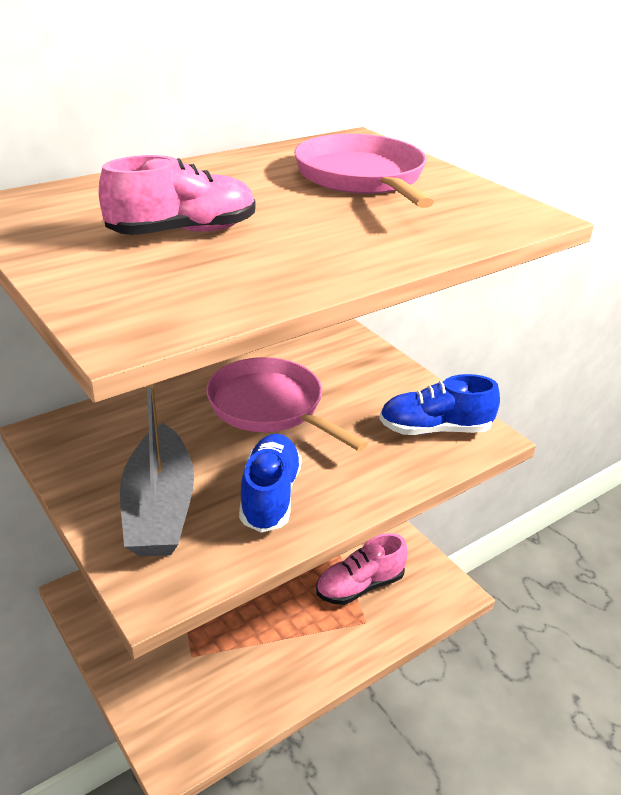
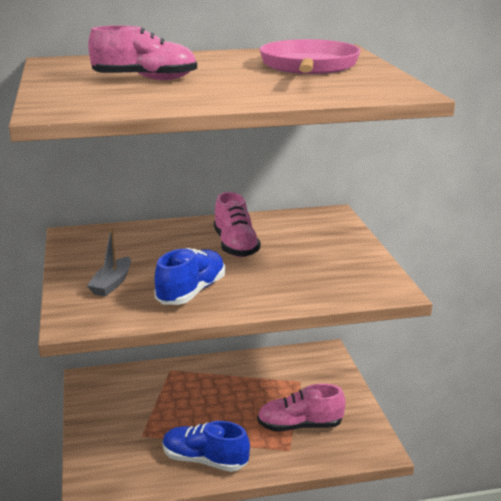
camera: 25 degrees right, 10 degrees down
(159, 508) = (112, 284): grey boat -> grey boat, size x0.54
(270, 407) = (235, 246): pink pan -> pink shoe
(435, 429) = (353, 279): blue shoe -> blue shoe (205, 460)

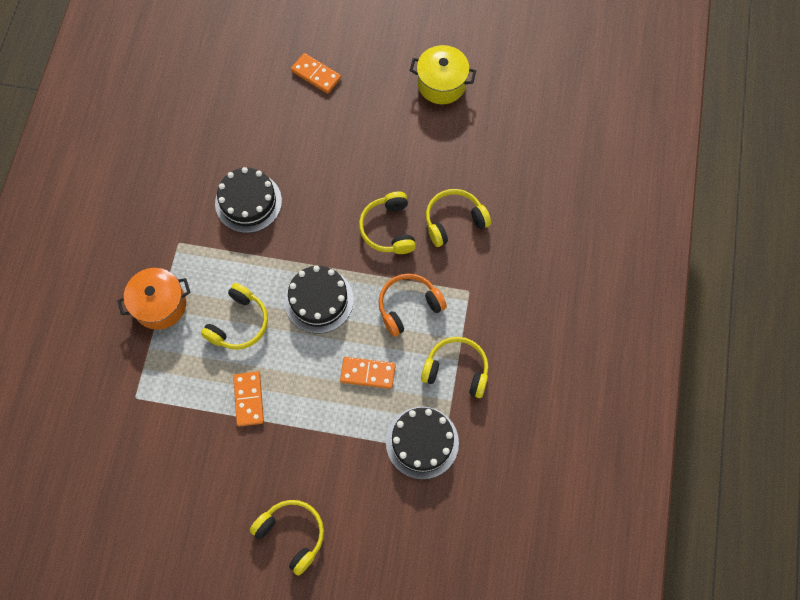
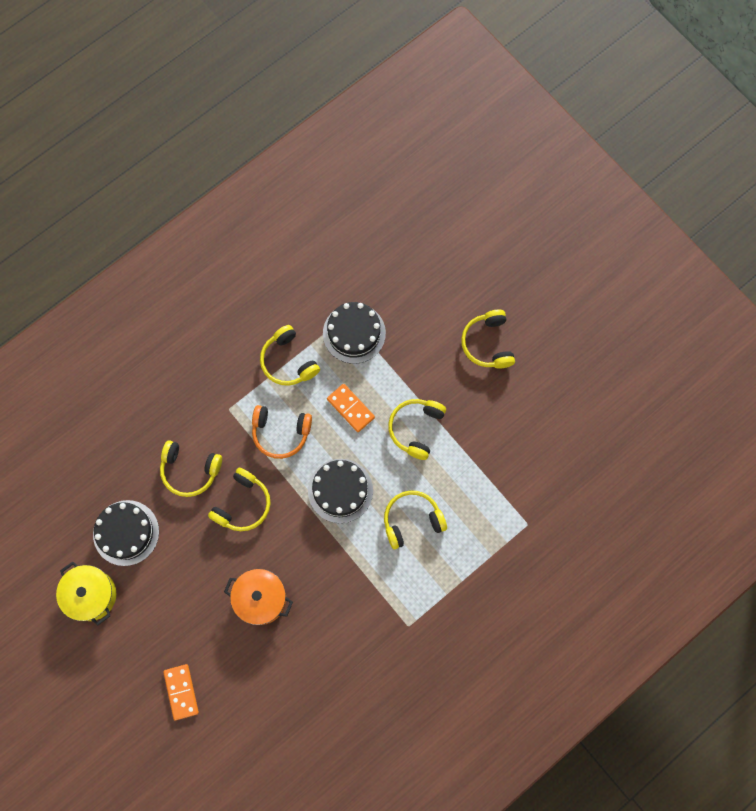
camera: 140 degrees left, 5 degrees up
(160, 305) = (459, 583): orange pot -> orange pot (261, 599)
(248, 202) = (328, 616): black cake -> black cake (126, 533)
(249, 399) = (447, 457): orange domino -> none
(296, 402) = (416, 428): none -> yellow headphones

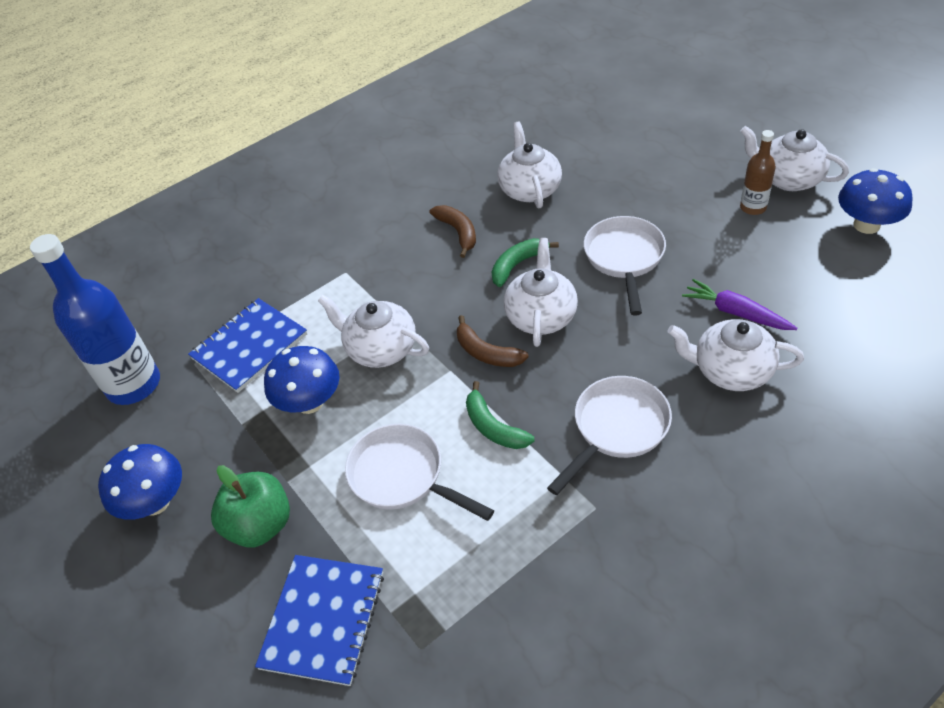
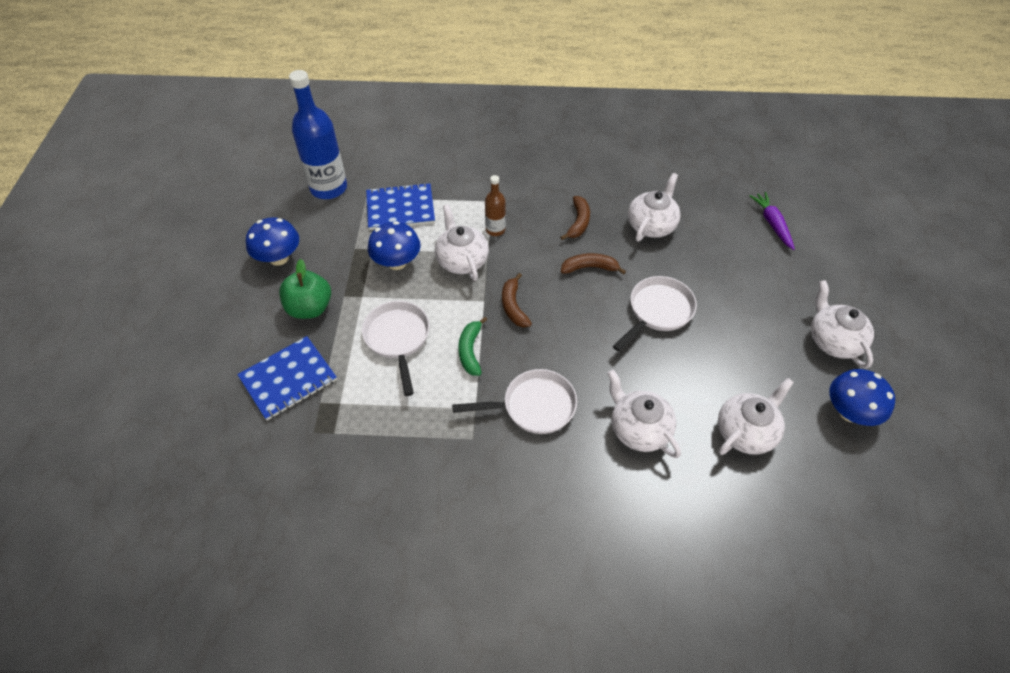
camera: 35 degrees right, 5 degrees up
(517, 265) = (589, 267): green banana -> brown banana
(541, 316) = (567, 308): white teapot -> white teapot (746, 431)
(735, 312) = (686, 398): purple carrot -> purple carrot (772, 224)
(753, 207) = (783, 341): brown bottle -> brown bottle (495, 230)

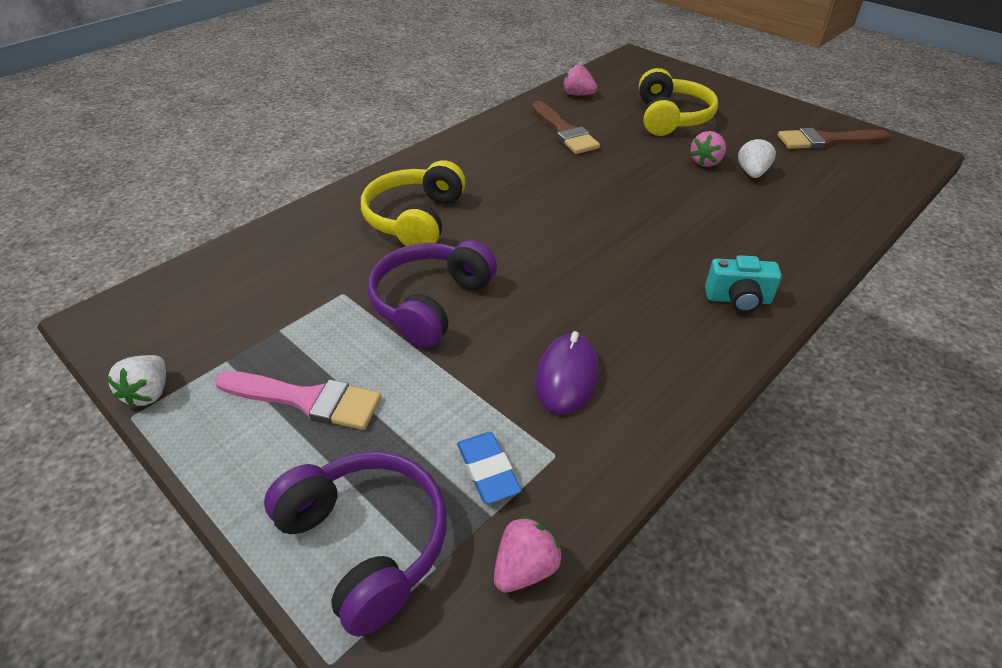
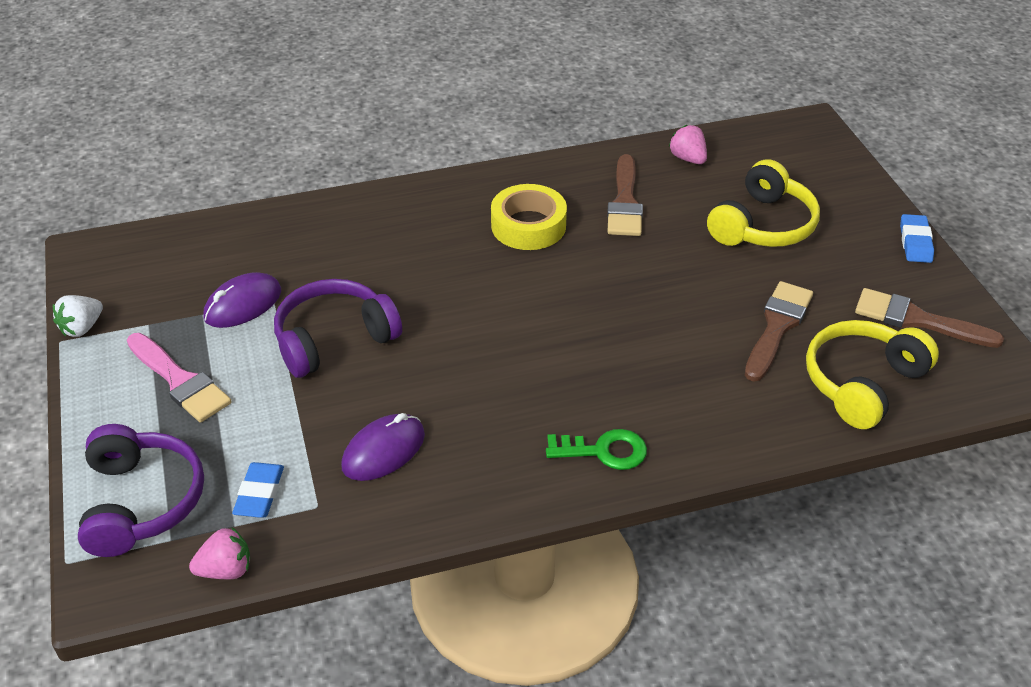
camera: 30 degrees right, 0 degrees up
(315, 307) = (243, 304): none -> purple mouse
(415, 219) = (390, 251): yellow headphones -> yellow headphones (862, 383)
(510, 167) = (528, 225): none -> yellow tape
(706, 162) = (740, 294): pink strawberry -> none
(738, 299) = (604, 451): turquoise camera -> green key
(752, 173) = (777, 326): white strawberry -> brown brush
(771, 100) = (915, 242): none -> blue eraser

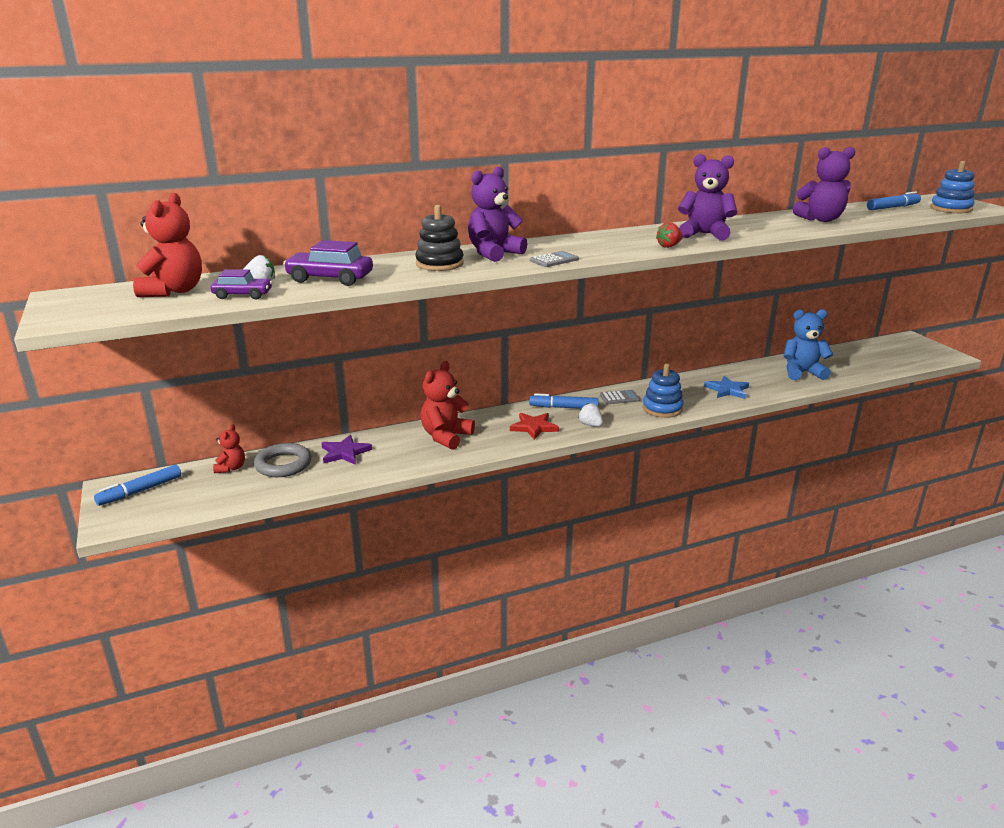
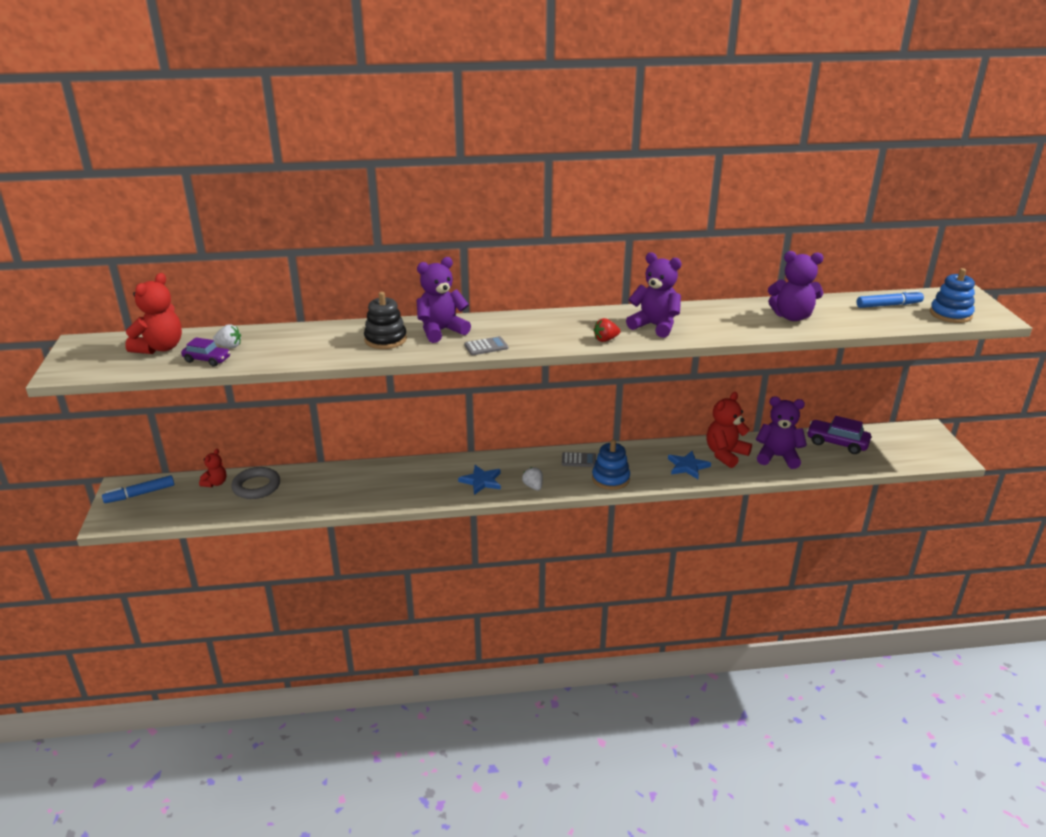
camera: 15 degrees right, 5 degrees up
(330, 279) = (285, 348): purple car -> purple car (837, 443)
(345, 452) = (310, 482): purple star -> none
(446, 437) = (400, 479): red teddy bear -> red teddy bear (725, 454)
(534, 427) = (481, 481): red star -> blue star
(563, 407) = (521, 463): blue marker -> none
(802, 373) = (777, 457): blue teddy bear -> purple teddy bear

TASK REQUIREMENTS
Write out exactly the opening lines of the data, stopping after the line that holds "(738, 299) = (604, 451): turquoise". Exclude pictures.

WORKED SOLUTION
camera: 25 degrees right, 10 degrees down
(159, 508) = (112, 284): grey boat -> grey boat, size x0.54
(270, 407) = (235, 246): pink pan -> pink shoe
(435, 429) = (353, 279): blue shoe -> blue shoe (205, 460)

camera: 140 degrees left, 5 degrees up
(160, 305) = (459, 583): orange pot -> orange pot (261, 599)
(248, 202) = (328, 616): black cake -> black cake (126, 533)
(249, 399) = (447, 457): orange domino -> none
(296, 402) = (416, 428): none -> yellow headphones

camera: 35 degrees right, 5 degrees up
(517, 265) = (589, 267): green banana -> brown banana
(541, 316) = (567, 308): white teapot -> white teapot (746, 431)
(735, 312) = (686, 398): purple carrot -> purple carrot (772, 224)
(753, 207) = (783, 341): brown bottle -> brown bottle (495, 230)

camera: 30 degrees right, 0 degrees up
(315, 307) = (243, 304): none -> purple mouse
(415, 219) = (390, 251): yellow headphones -> yellow headphones (862, 383)
(510, 167) = (528, 225): none -> yellow tape
(706, 162) = (740, 294): pink strawberry -> none
(738, 299) = (604, 451): turquoise camera -> green key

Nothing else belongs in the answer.